**Work request**
If a line in the entries contains the string "button", include that line in your answer.

———

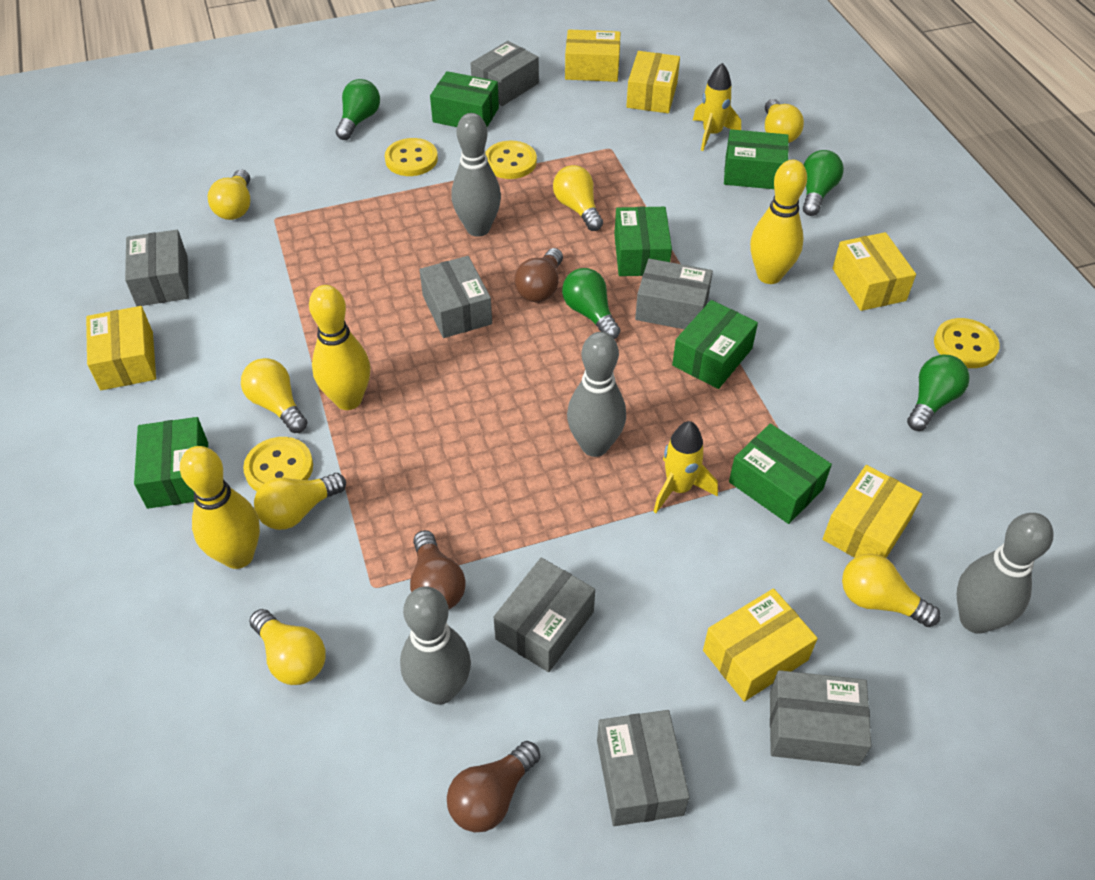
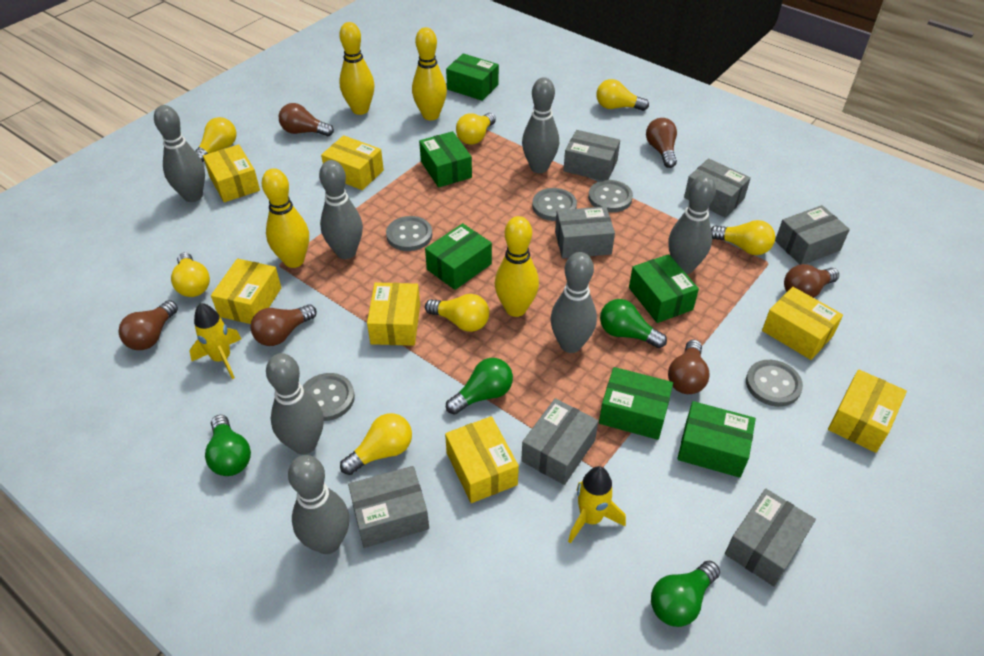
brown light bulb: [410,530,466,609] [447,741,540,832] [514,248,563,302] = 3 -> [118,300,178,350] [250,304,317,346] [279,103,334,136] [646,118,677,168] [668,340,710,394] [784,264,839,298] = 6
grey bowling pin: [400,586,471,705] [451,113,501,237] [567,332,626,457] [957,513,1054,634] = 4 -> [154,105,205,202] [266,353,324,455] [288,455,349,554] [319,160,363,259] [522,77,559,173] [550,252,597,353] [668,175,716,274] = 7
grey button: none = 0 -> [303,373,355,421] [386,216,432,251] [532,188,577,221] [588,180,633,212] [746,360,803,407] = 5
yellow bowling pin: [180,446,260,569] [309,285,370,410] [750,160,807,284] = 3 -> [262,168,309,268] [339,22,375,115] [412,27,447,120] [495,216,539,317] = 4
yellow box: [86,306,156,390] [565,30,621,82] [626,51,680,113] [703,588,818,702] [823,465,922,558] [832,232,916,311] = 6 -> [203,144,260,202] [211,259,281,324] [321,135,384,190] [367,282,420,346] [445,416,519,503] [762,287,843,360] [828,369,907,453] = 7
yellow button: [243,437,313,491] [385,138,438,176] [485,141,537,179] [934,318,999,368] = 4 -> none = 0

———

**The answer**
grey button: none = 0 -> [303,373,355,421] [386,216,432,251] [532,188,577,221] [588,180,633,212] [746,360,803,407] = 5
yellow button: [243,437,313,491] [385,138,438,176] [485,141,537,179] [934,318,999,368] = 4 -> none = 0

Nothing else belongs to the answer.